WORK ORDER.
Look below for the line that has "D3: schottky (A". Set down the lines from there through the line that has "D4: schottky (A", exactly as written.

DATA FOR PROCESSING.
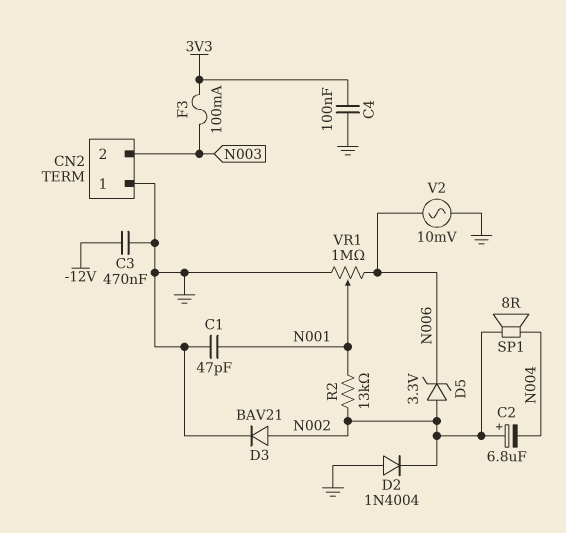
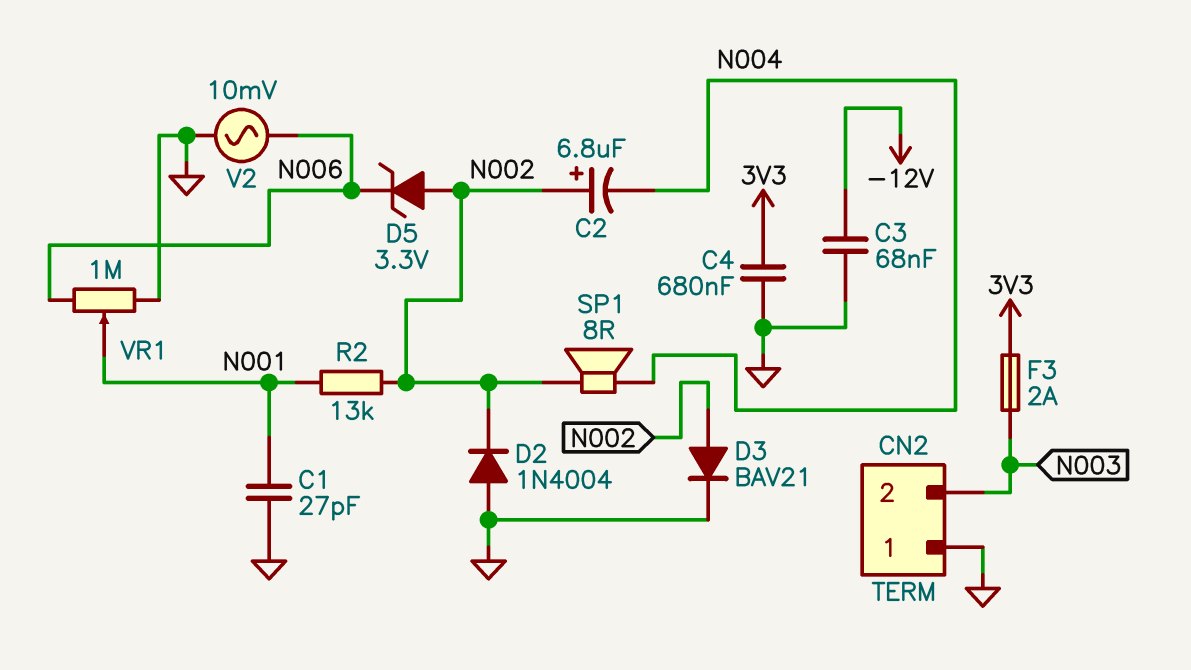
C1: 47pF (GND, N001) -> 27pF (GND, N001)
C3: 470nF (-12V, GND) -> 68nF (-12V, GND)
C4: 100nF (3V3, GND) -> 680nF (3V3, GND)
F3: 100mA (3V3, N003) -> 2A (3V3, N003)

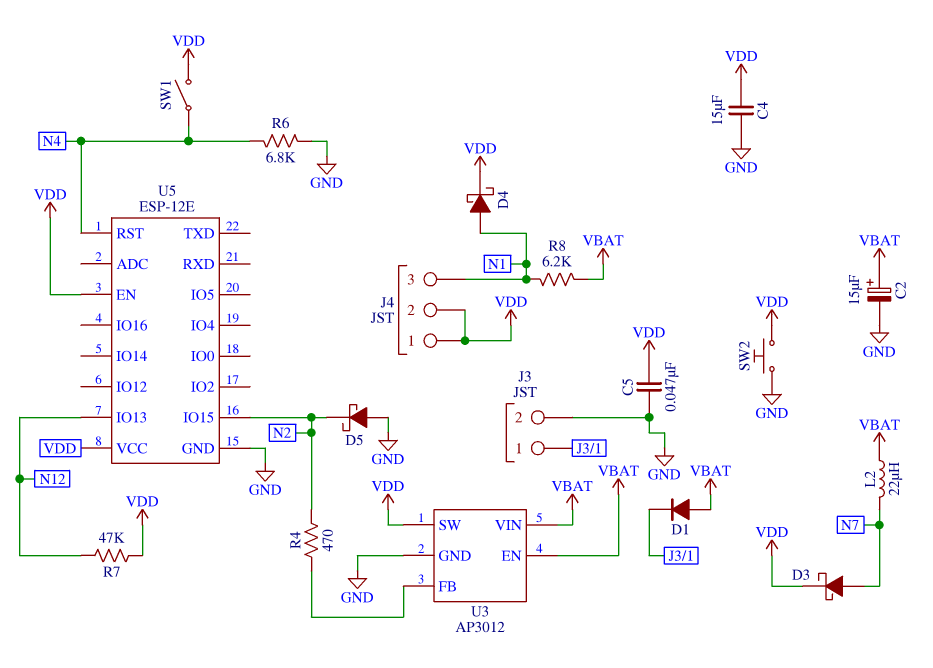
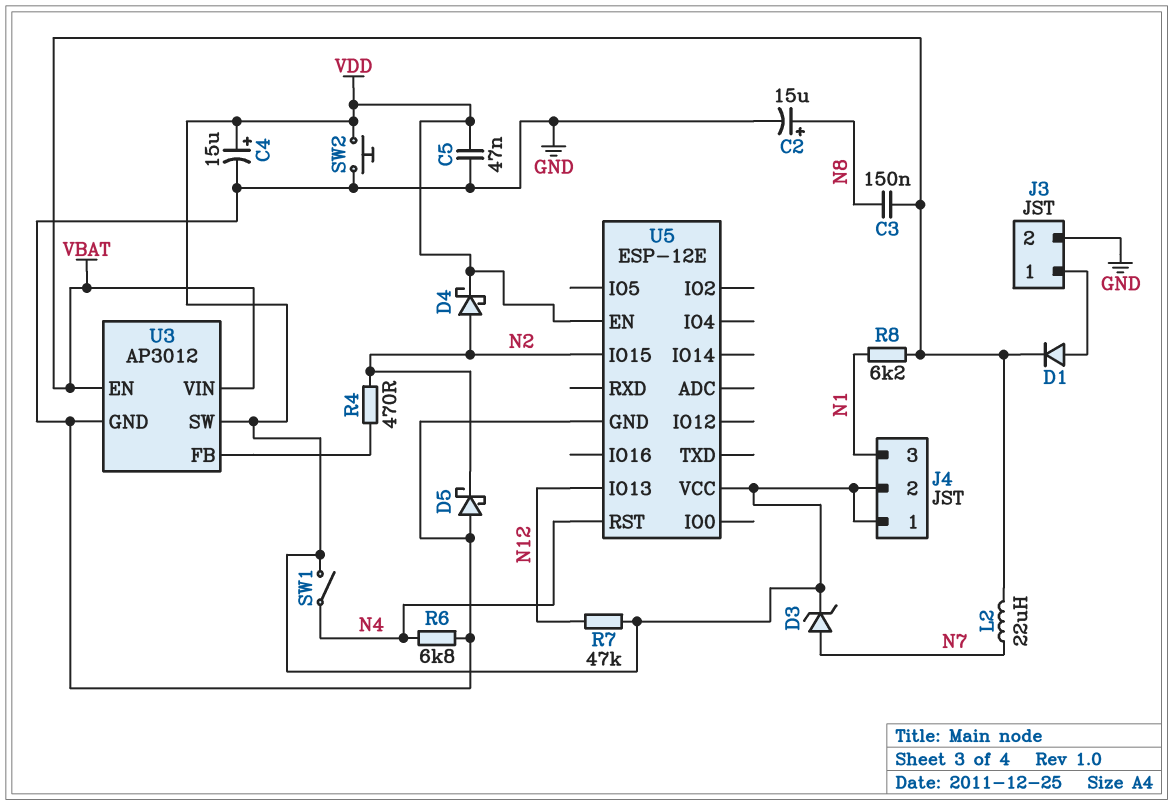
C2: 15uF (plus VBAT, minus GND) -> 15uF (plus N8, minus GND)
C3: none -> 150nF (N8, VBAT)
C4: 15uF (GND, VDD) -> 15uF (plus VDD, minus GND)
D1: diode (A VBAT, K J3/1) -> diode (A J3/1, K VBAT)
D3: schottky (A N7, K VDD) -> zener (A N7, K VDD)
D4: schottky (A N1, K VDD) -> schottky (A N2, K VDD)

...

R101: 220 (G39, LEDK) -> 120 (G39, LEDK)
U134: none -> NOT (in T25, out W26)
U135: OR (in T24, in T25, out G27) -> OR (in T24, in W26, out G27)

WRITTEN REPLY.
D3: schottky (A N7, K VDD) -> zener (A N7, K VDD)
D4: schottky (A N1, K VDD) -> schottky (A N2, K VDD)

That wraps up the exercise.